■ What you need to do ■
Filter on the word "yellow": copy each matching line from the listing below.

[Opening Supplied information section]

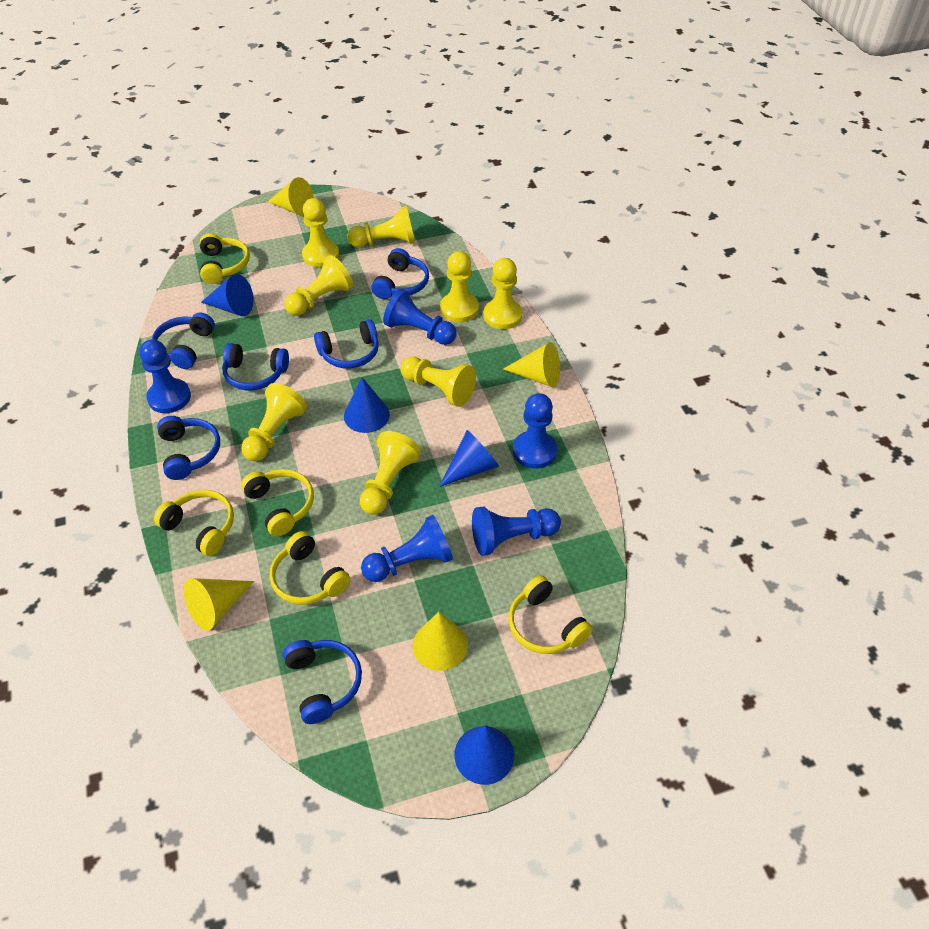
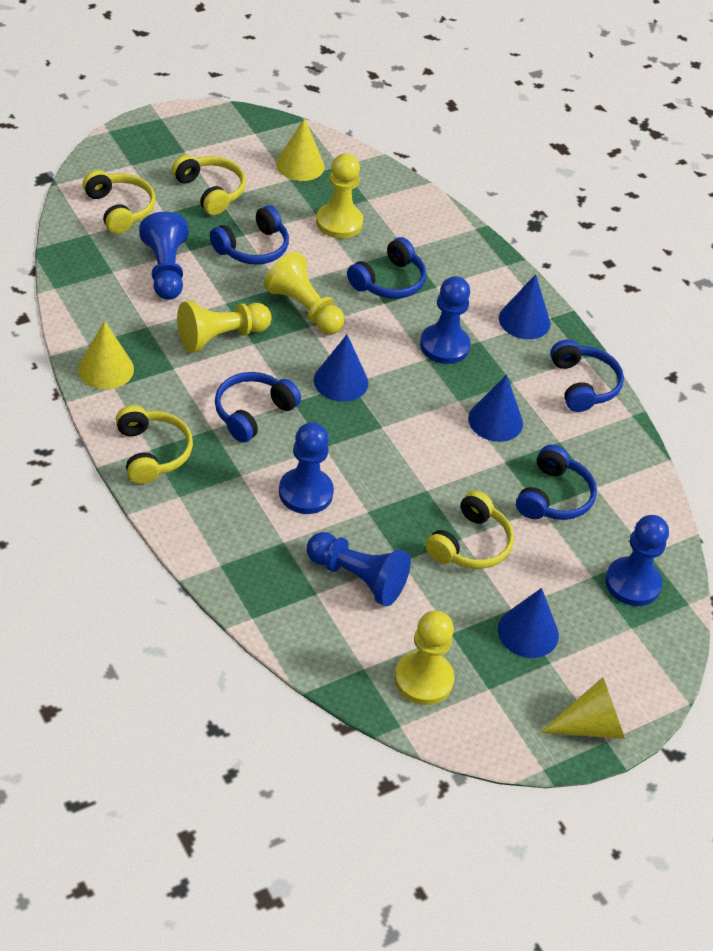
blue headphones: 6 -> 5
yellow cone: 4 -> 3
yellow headphones: 5 -> 4
yellow pawn: 8 -> 4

[Closing Supplied information section]

■ Solution for this task ■
yellow cone: 4 -> 3
yellow headphones: 5 -> 4
yellow pawn: 8 -> 4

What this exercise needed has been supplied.